#### RECORDS PROVIDED ####

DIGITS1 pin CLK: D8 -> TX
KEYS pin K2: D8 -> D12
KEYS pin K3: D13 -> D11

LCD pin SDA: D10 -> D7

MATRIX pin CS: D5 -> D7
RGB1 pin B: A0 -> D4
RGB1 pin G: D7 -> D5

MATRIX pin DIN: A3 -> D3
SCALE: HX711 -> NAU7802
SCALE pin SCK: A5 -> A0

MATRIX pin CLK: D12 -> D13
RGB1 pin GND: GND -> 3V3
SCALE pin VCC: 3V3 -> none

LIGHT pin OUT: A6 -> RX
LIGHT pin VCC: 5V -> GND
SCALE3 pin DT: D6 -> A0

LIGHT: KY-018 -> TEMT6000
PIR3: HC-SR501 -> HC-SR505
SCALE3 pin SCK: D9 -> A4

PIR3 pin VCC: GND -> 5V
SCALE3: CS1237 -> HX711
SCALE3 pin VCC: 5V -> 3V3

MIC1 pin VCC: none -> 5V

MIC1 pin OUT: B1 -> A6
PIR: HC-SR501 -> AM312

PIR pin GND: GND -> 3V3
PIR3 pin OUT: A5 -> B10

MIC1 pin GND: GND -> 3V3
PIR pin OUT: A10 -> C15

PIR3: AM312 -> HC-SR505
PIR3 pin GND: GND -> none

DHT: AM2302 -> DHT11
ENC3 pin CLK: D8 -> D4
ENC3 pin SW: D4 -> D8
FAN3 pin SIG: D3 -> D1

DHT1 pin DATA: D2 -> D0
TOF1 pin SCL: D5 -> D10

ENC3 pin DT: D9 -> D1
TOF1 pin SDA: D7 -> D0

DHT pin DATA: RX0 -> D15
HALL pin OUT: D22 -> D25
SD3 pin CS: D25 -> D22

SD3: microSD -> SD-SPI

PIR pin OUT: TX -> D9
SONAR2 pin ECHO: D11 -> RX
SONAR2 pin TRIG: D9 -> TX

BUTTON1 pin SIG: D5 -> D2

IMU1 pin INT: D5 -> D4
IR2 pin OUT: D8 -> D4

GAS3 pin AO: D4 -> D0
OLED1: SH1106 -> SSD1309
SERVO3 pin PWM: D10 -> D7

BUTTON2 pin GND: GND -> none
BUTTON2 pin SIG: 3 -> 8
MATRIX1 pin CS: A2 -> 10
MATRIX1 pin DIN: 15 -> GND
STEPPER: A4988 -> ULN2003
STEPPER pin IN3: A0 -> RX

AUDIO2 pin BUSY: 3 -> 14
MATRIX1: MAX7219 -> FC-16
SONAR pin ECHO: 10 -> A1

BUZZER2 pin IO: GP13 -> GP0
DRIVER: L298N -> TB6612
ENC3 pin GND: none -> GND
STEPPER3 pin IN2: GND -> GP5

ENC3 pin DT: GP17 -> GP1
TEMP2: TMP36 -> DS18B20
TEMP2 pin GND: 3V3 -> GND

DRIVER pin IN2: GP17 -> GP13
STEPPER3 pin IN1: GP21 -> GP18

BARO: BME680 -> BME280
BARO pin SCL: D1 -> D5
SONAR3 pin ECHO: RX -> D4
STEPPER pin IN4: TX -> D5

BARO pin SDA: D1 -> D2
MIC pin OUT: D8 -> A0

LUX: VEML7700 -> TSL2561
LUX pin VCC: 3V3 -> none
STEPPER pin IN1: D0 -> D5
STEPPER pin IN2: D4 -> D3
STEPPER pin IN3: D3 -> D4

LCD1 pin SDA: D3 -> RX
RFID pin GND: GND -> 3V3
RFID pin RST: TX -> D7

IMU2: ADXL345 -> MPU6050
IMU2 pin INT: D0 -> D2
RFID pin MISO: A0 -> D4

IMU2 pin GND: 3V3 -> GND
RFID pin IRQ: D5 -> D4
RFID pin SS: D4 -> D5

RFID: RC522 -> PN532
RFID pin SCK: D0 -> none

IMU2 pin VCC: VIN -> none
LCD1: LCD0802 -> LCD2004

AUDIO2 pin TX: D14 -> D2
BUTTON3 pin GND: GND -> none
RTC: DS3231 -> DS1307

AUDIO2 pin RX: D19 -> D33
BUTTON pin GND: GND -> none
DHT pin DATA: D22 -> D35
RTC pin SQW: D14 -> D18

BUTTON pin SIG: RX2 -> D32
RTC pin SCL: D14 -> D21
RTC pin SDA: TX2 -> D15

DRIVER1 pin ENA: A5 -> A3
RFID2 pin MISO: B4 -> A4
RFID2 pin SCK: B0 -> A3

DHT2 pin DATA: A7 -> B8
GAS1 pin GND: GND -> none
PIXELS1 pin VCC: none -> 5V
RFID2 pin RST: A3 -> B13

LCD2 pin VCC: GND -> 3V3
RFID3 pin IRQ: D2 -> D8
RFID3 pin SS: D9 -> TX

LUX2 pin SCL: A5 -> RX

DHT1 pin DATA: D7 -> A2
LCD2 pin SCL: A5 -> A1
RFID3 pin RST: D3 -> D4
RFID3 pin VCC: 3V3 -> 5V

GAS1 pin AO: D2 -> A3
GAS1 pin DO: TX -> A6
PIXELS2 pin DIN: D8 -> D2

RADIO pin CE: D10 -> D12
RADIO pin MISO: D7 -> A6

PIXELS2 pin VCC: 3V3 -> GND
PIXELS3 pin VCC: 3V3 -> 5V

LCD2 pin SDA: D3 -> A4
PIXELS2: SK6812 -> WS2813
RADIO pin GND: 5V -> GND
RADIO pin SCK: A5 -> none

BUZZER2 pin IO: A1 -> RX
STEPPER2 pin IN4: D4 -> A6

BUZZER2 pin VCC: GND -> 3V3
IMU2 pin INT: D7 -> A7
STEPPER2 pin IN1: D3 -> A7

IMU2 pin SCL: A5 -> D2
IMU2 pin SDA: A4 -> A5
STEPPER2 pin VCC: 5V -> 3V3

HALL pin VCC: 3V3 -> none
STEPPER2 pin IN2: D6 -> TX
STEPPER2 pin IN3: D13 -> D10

####

### EXERCISE AIM
Every record above must be printed again exactly.

### TASK SOLUTION
DIGITS1 pin CLK: D8 -> TX
KEYS pin K2: D8 -> D12
KEYS pin K3: D13 -> D11

LCD pin SDA: D10 -> D7

MATRIX pin CS: D5 -> D7
RGB1 pin B: A0 -> D4
RGB1 pin G: D7 -> D5

MATRIX pin DIN: A3 -> D3
SCALE: HX711 -> NAU7802
SCALE pin SCK: A5 -> A0

MATRIX pin CLK: D12 -> D13
RGB1 pin GND: GND -> 3V3
SCALE pin VCC: 3V3 -> none

LIGHT pin OUT: A6 -> RX
LIGHT pin VCC: 5V -> GND
SCALE3 pin DT: D6 -> A0

LIGHT: KY-018 -> TEMT6000
PIR3: HC-SR501 -> HC-SR505
SCALE3 pin SCK: D9 -> A4

PIR3 pin VCC: GND -> 5V
SCALE3: CS1237 -> HX711
SCALE3 pin VCC: 5V -> 3V3

MIC1 pin VCC: none -> 5V

MIC1 pin OUT: B1 -> A6
PIR: HC-SR501 -> AM312

PIR pin GND: GND -> 3V3
PIR3 pin OUT: A5 -> B10

MIC1 pin GND: GND -> 3V3
PIR pin OUT: A10 -> C15

PIR3: AM312 -> HC-SR505
PIR3 pin GND: GND -> none

DHT: AM2302 -> DHT11
ENC3 pin CLK: D8 -> D4
ENC3 pin SW: D4 -> D8
FAN3 pin SIG: D3 -> D1

DHT1 pin DATA: D2 -> D0
TOF1 pin SCL: D5 -> D10

ENC3 pin DT: D9 -> D1
TOF1 pin SDA: D7 -> D0

DHT pin DATA: RX0 -> D15
HALL pin OUT: D22 -> D25
SD3 pin CS: D25 -> D22

SD3: microSD -> SD-SPI

PIR pin OUT: TX -> D9
SONAR2 pin ECHO: D11 -> RX
SONAR2 pin TRIG: D9 -> TX

BUTTON1 pin SIG: D5 -> D2

IMU1 pin INT: D5 -> D4
IR2 pin OUT: D8 -> D4

GAS3 pin AO: D4 -> D0
OLED1: SH1106 -> SSD1309
SERVO3 pin PWM: D10 -> D7

BUTTON2 pin GND: GND -> none
BUTTON2 pin SIG: 3 -> 8
MATRIX1 pin CS: A2 -> 10
MATRIX1 pin DIN: 15 -> GND
STEPPER: A4988 -> ULN2003
STEPPER pin IN3: A0 -> RX

AUDIO2 pin BUSY: 3 -> 14
MATRIX1: MAX7219 -> FC-16
SONAR pin ECHO: 10 -> A1

BUZZER2 pin IO: GP13 -> GP0
DRIVER: L298N -> TB6612
ENC3 pin GND: none -> GND
STEPPER3 pin IN2: GND -> GP5

ENC3 pin DT: GP17 -> GP1
TEMP2: TMP36 -> DS18B20
TEMP2 pin GND: 3V3 -> GND

DRIVER pin IN2: GP17 -> GP13
STEPPER3 pin IN1: GP21 -> GP18

BARO: BME680 -> BME280
BARO pin SCL: D1 -> D5
SONAR3 pin ECHO: RX -> D4
STEPPER pin IN4: TX -> D5

BARO pin SDA: D1 -> D2
MIC pin OUT: D8 -> A0

LUX: VEML7700 -> TSL2561
LUX pin VCC: 3V3 -> none
STEPPER pin IN1: D0 -> D5
STEPPER pin IN2: D4 -> D3
STEPPER pin IN3: D3 -> D4

LCD1 pin SDA: D3 -> RX
RFID pin GND: GND -> 3V3
RFID pin RST: TX -> D7

IMU2: ADXL345 -> MPU6050
IMU2 pin INT: D0 -> D2
RFID pin MISO: A0 -> D4

IMU2 pin GND: 3V3 -> GND
RFID pin IRQ: D5 -> D4
RFID pin SS: D4 -> D5

RFID: RC522 -> PN532
RFID pin SCK: D0 -> none

IMU2 pin VCC: VIN -> none
LCD1: LCD0802 -> LCD2004

AUDIO2 pin TX: D14 -> D2
BUTTON3 pin GND: GND -> none
RTC: DS3231 -> DS1307

AUDIO2 pin RX: D19 -> D33
BUTTON pin GND: GND -> none
DHT pin DATA: D22 -> D35
RTC pin SQW: D14 -> D18

BUTTON pin SIG: RX2 -> D32
RTC pin SCL: D14 -> D21
RTC pin SDA: TX2 -> D15

DRIVER1 pin ENA: A5 -> A3
RFID2 pin MISO: B4 -> A4
RFID2 pin SCK: B0 -> A3

DHT2 pin DATA: A7 -> B8
GAS1 pin GND: GND -> none
PIXELS1 pin VCC: none -> 5V
RFID2 pin RST: A3 -> B13

LCD2 pin VCC: GND -> 3V3
RFID3 pin IRQ: D2 -> D8
RFID3 pin SS: D9 -> TX

LUX2 pin SCL: A5 -> RX

DHT1 pin DATA: D7 -> A2
LCD2 pin SCL: A5 -> A1
RFID3 pin RST: D3 -> D4
RFID3 pin VCC: 3V3 -> 5V

GAS1 pin AO: D2 -> A3
GAS1 pin DO: TX -> A6
PIXELS2 pin DIN: D8 -> D2

RADIO pin CE: D10 -> D12
RADIO pin MISO: D7 -> A6

PIXELS2 pin VCC: 3V3 -> GND
PIXELS3 pin VCC: 3V3 -> 5V

LCD2 pin SDA: D3 -> A4
PIXELS2: SK6812 -> WS2813
RADIO pin GND: 5V -> GND
RADIO pin SCK: A5 -> none

BUZZER2 pin IO: A1 -> RX
STEPPER2 pin IN4: D4 -> A6

BUZZER2 pin VCC: GND -> 3V3
IMU2 pin INT: D7 -> A7
STEPPER2 pin IN1: D3 -> A7

IMU2 pin SCL: A5 -> D2
IMU2 pin SDA: A4 -> A5
STEPPER2 pin VCC: 5V -> 3V3

HALL pin VCC: 3V3 -> none
STEPPER2 pin IN2: D6 -> TX
STEPPER2 pin IN3: D13 -> D10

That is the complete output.